[AIM OF THE EXERCISE] Every record is to be printed exactly as written; pictures are to be omitted.

[SOURCE DATA]

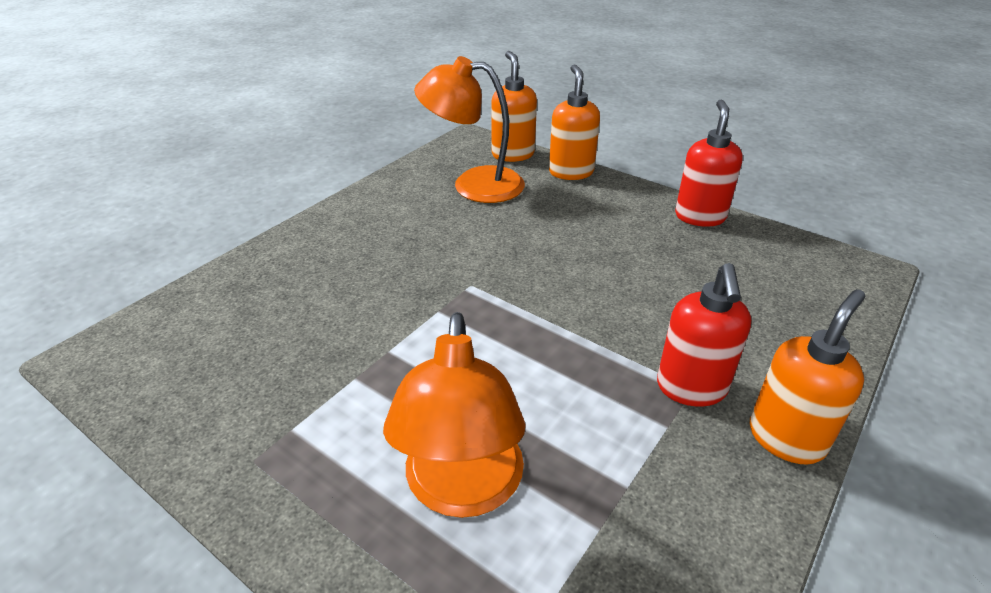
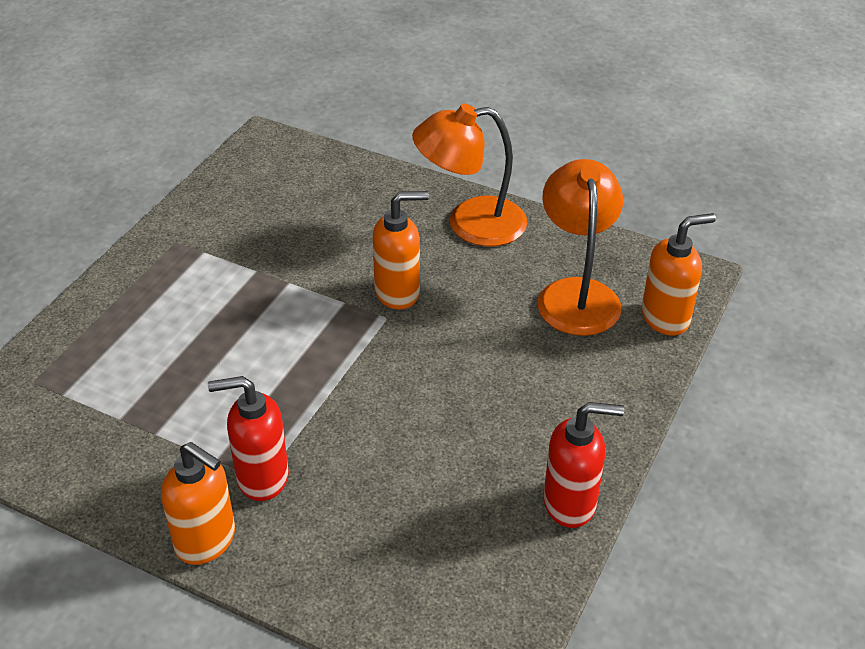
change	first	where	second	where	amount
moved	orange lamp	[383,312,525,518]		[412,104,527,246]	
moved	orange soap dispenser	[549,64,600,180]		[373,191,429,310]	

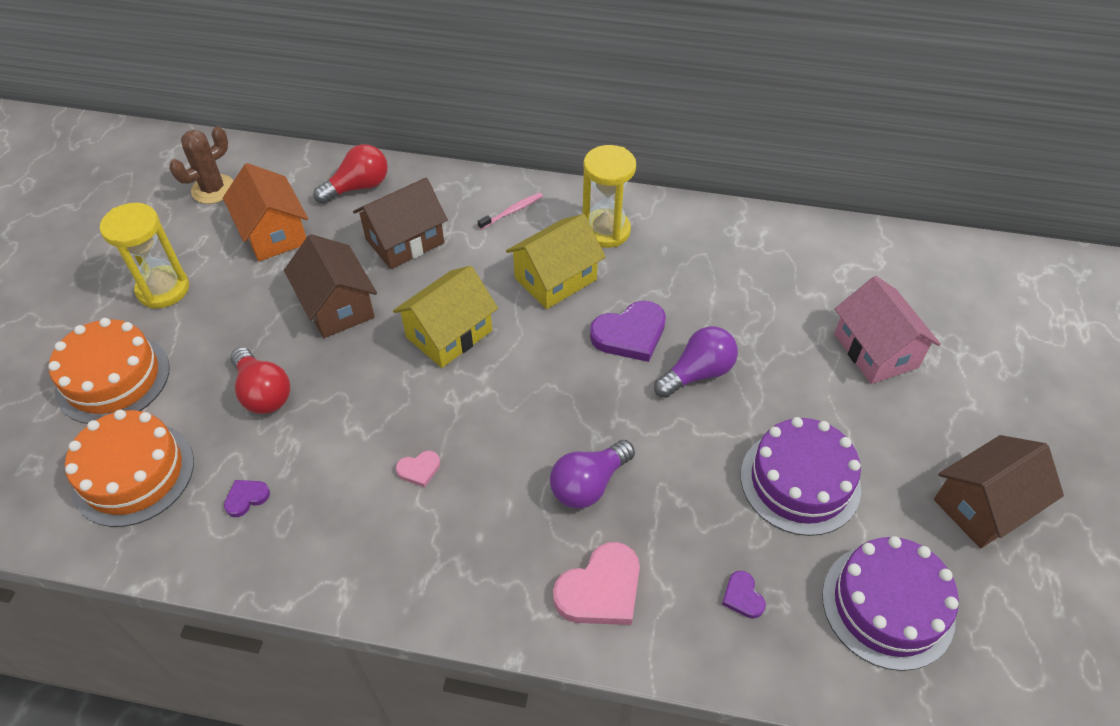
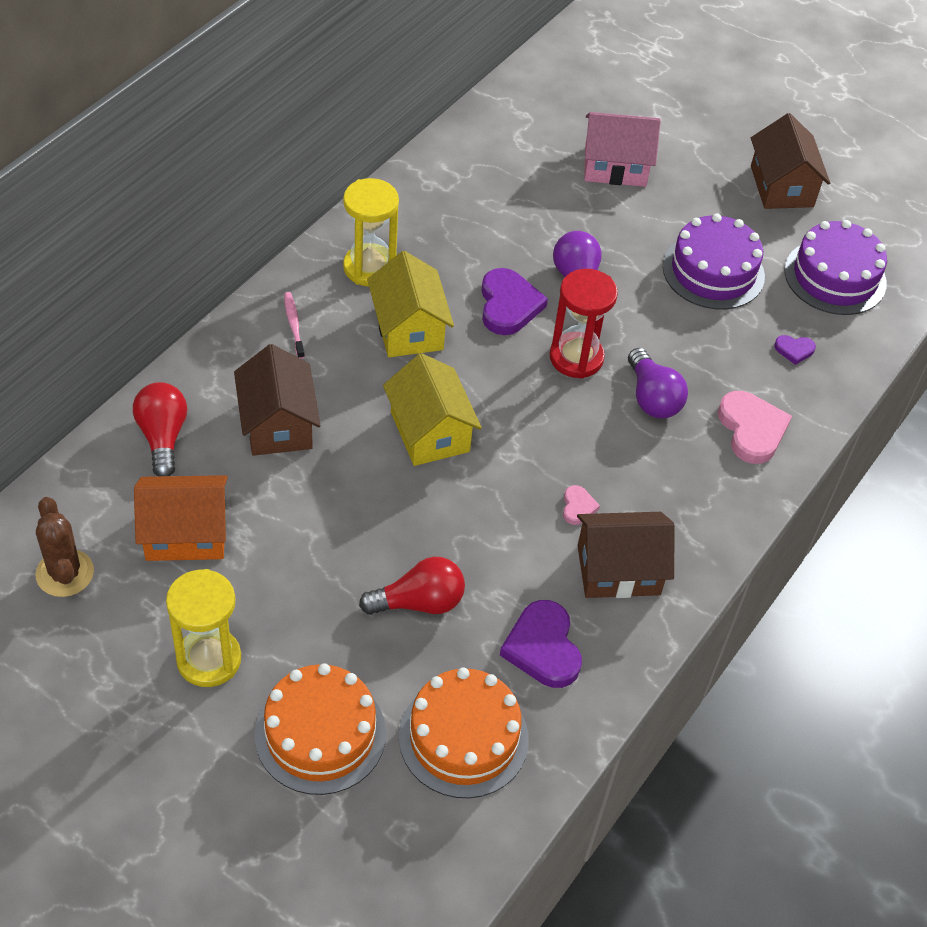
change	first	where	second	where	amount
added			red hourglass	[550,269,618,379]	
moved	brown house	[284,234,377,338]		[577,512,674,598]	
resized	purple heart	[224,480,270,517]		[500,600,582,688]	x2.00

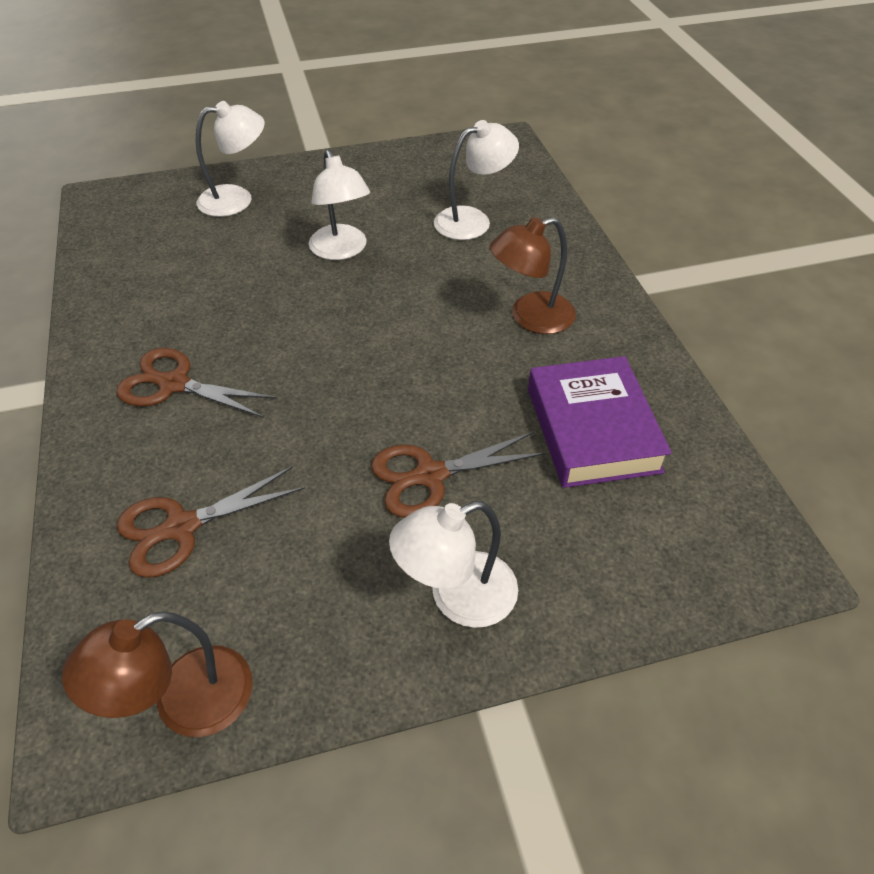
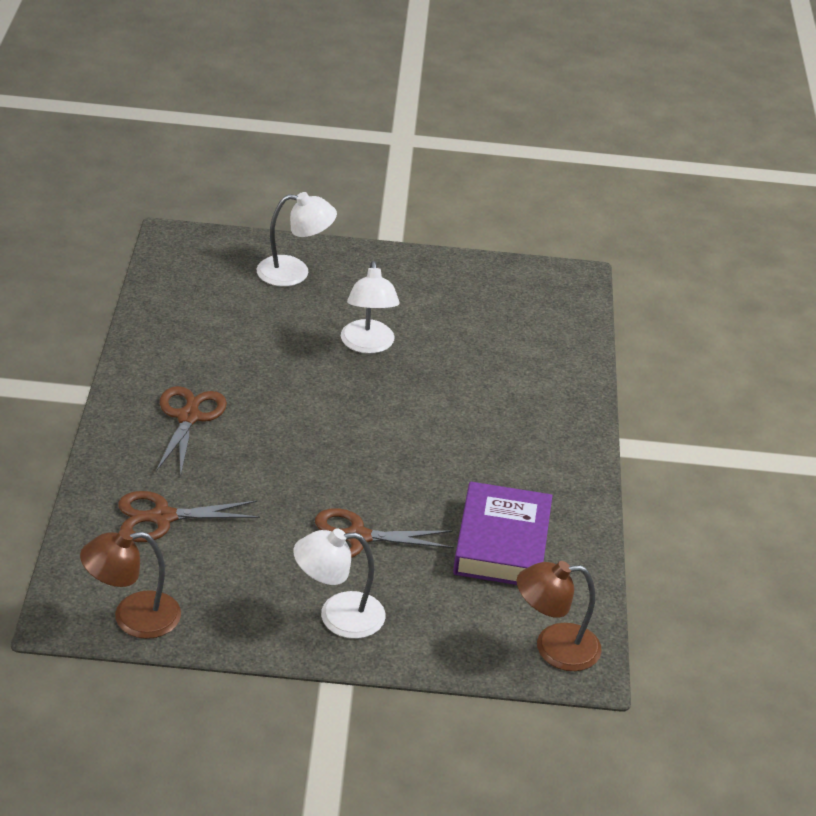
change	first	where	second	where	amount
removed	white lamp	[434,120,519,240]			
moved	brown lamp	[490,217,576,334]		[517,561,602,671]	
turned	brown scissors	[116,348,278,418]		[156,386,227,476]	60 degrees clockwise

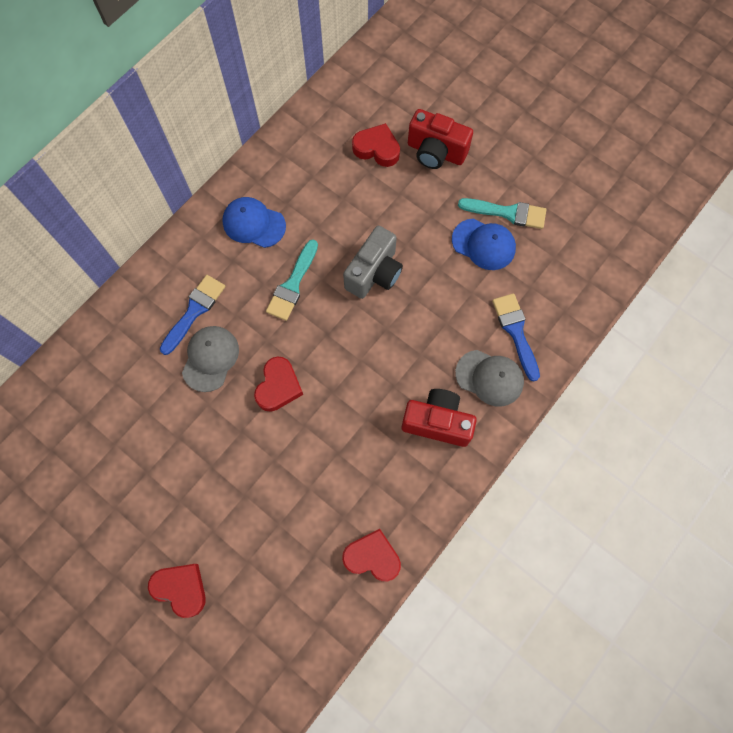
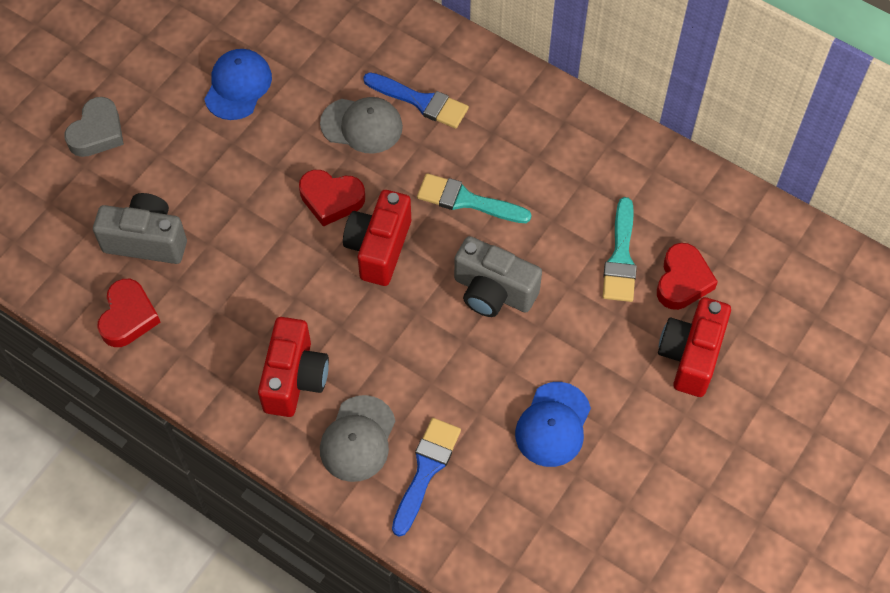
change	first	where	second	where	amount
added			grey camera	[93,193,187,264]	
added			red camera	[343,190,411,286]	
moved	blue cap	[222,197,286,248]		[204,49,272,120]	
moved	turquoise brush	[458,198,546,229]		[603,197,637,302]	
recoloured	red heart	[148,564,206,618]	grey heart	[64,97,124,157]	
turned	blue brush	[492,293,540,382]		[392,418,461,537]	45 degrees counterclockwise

[ANSWER TO THIS PROBLEM]
change	first	where	second	where	amount
moved	orange lamp	[383,312,525,518]		[412,104,527,246]	
moved	orange soap dispenser	[549,64,600,180]		[373,191,429,310]	

change	first	where	second	where	amount
added			red hourglass	[550,269,618,379]	
moved	brown house	[284,234,377,338]		[577,512,674,598]	
resized	purple heart	[224,480,270,517]		[500,600,582,688]	x2.00

change	first	where	second	where	amount
removed	white lamp	[434,120,519,240]			
moved	brown lamp	[490,217,576,334]		[517,561,602,671]	
turned	brown scissors	[116,348,278,418]		[156,386,227,476]	60 degrees clockwise

change	first	where	second	where	amount
added			grey camera	[93,193,187,264]	
added			red camera	[343,190,411,286]	
moved	blue cap	[222,197,286,248]		[204,49,272,120]	
moved	turquoise brush	[458,198,546,229]		[603,197,637,302]	
recoloured	red heart	[148,564,206,618]	grey heart	[64,97,124,157]	
turned	blue brush	[492,293,540,382]		[392,418,461,537]	45 degrees counterclockwise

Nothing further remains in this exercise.